Exercise requirements - Every line from the top of the records through the one bearing "black plate E2:E3" is to be reproduced exactly, and pictures are to be left out.

(Beginning of Information supplied)

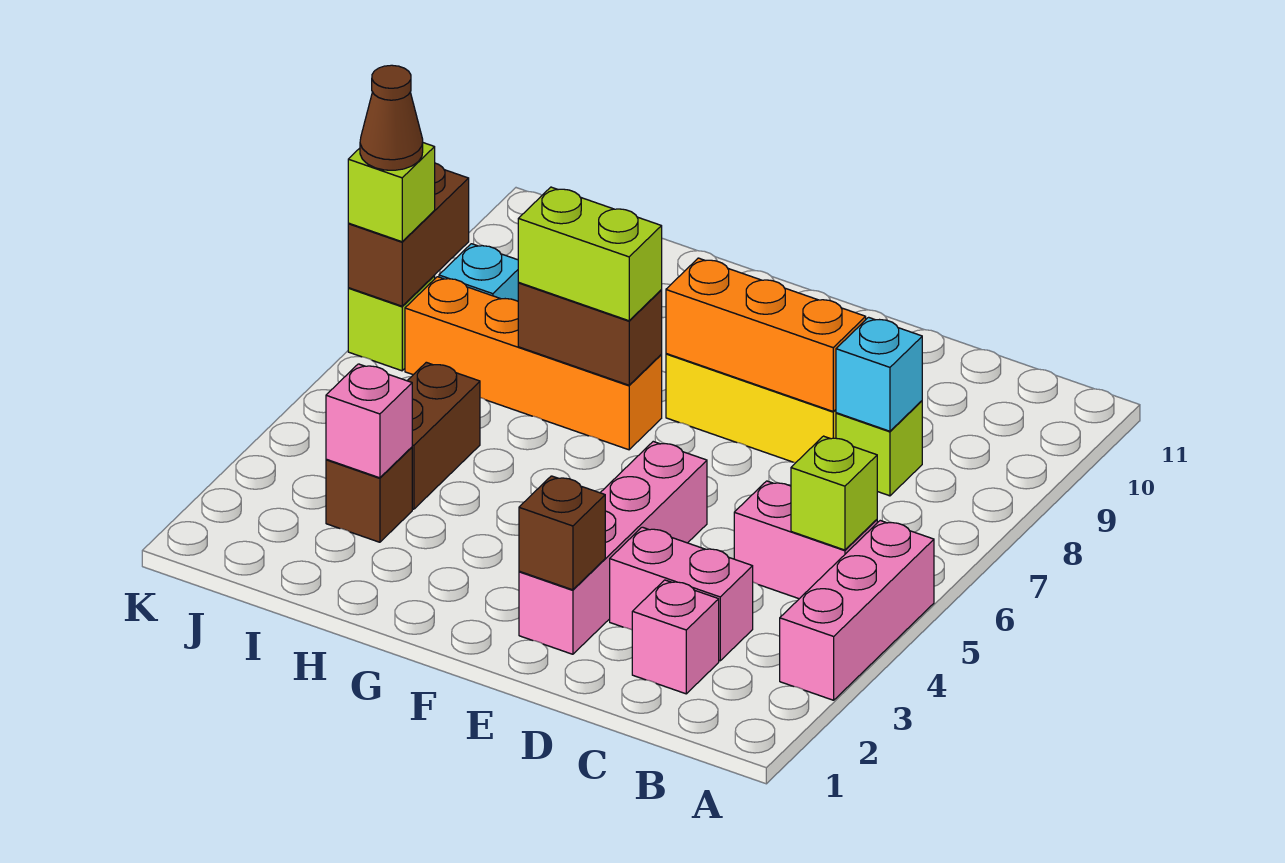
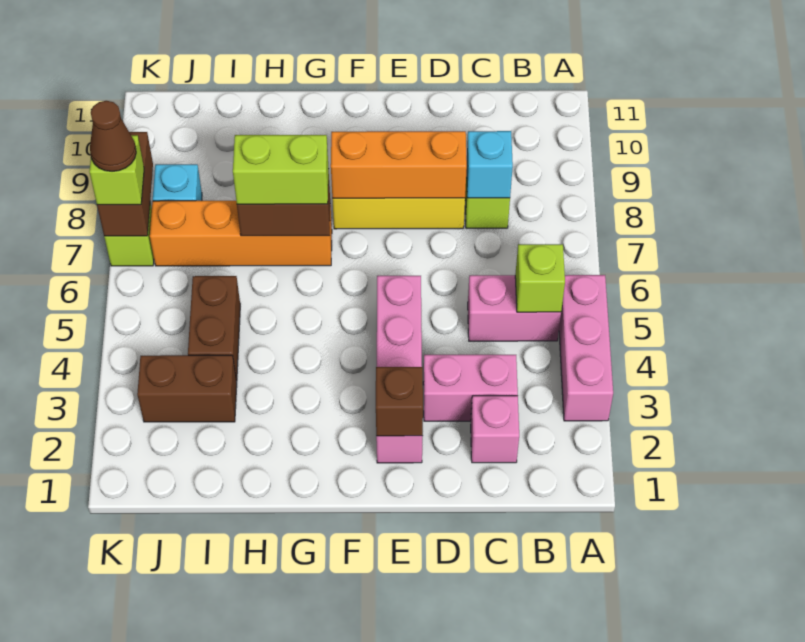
brown brick I3 level 1 -> brown brick I3:J3 level 1
pink brick I3 level 2 -> none

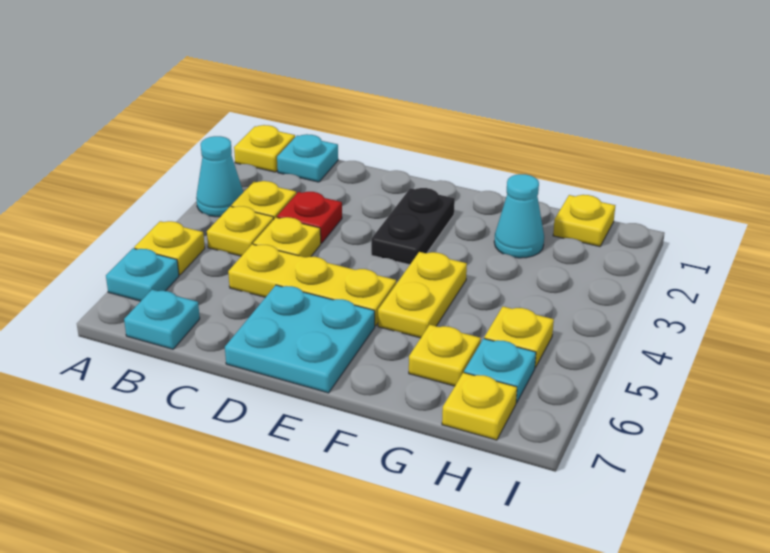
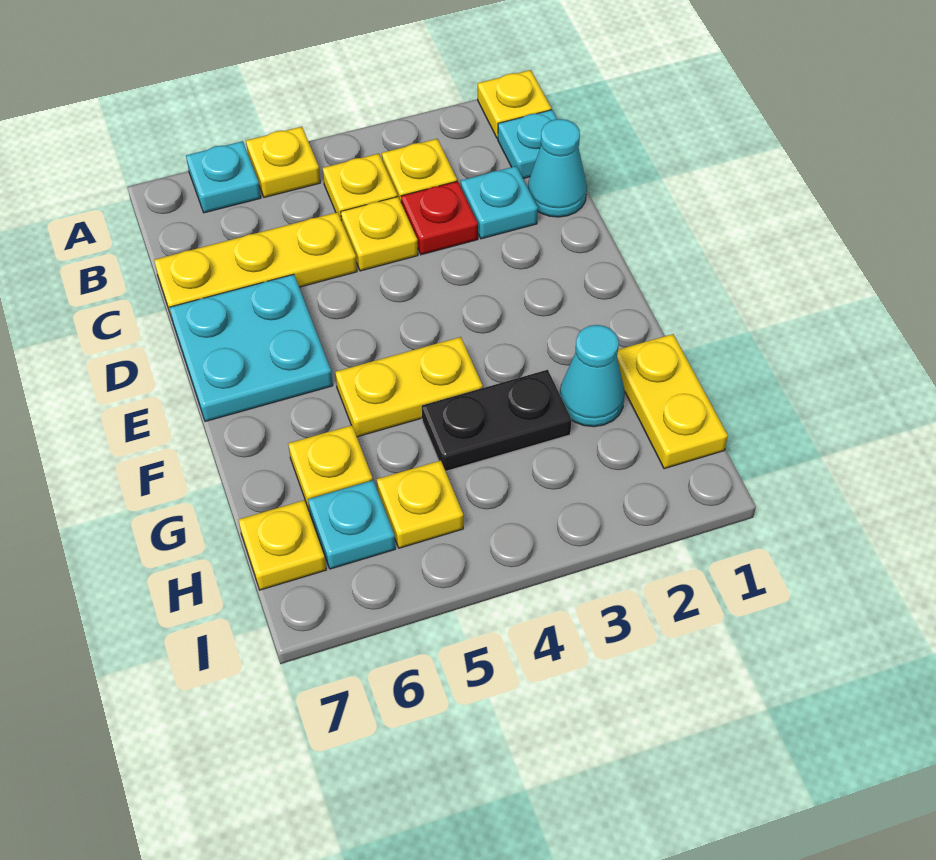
cyan cone A3 level 1 -> cyan cone C1 level 1
cyan plate B7 level 1 -> cyan plate C2 level 1
yellow plate C5:E5 level 1 -> yellow plate C5:C7 level 1
black plate E2:E3 level 1 -> black plate G3:G4 level 1
yellow plate H1 level 1 -> yellow plate G1:H1 level 1

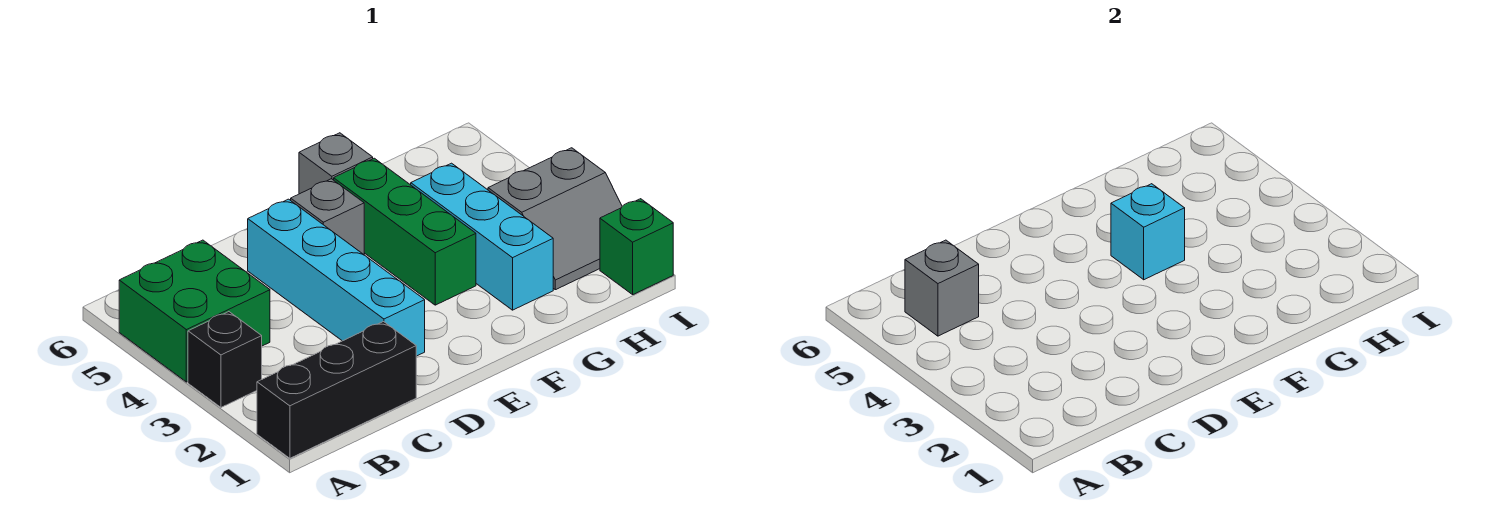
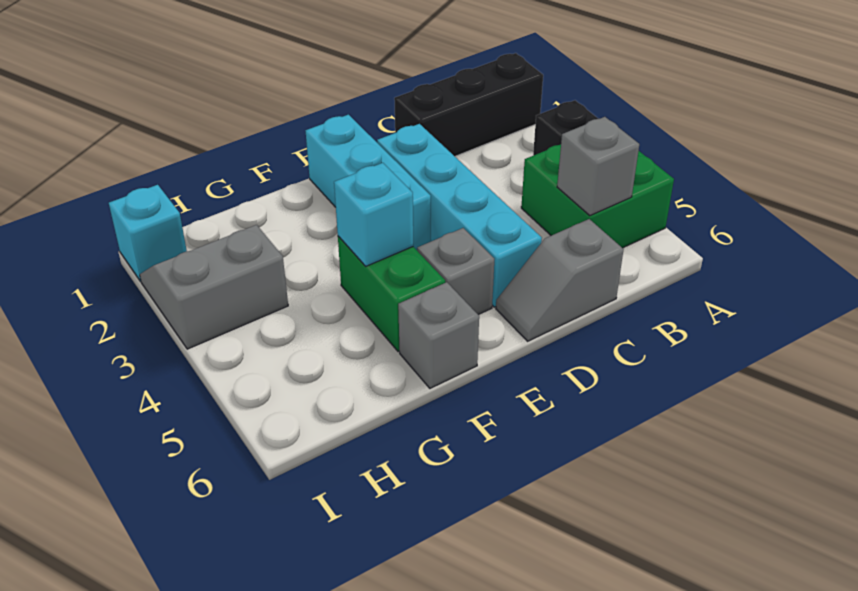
none -> grey slope C6:D6 level 1 top C
green brick F3:F5 level 1 -> green brick F4:F5 level 1
cyan brick G2:G4 level 1 -> cyan brick E1:E3 level 1
green brick I1 level 1 -> cyan brick I1 level 1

(End of Information supplied)

Final answer -
brown brick I3 level 1 -> brown brick I3:J3 level 1
pink brick I3 level 2 -> none

cyan cone A3 level 1 -> cyan cone C1 level 1
cyan plate B7 level 1 -> cyan plate C2 level 1
yellow plate C5:E5 level 1 -> yellow plate C5:C7 level 1
black plate E2:E3 level 1 -> black plate G3:G4 level 1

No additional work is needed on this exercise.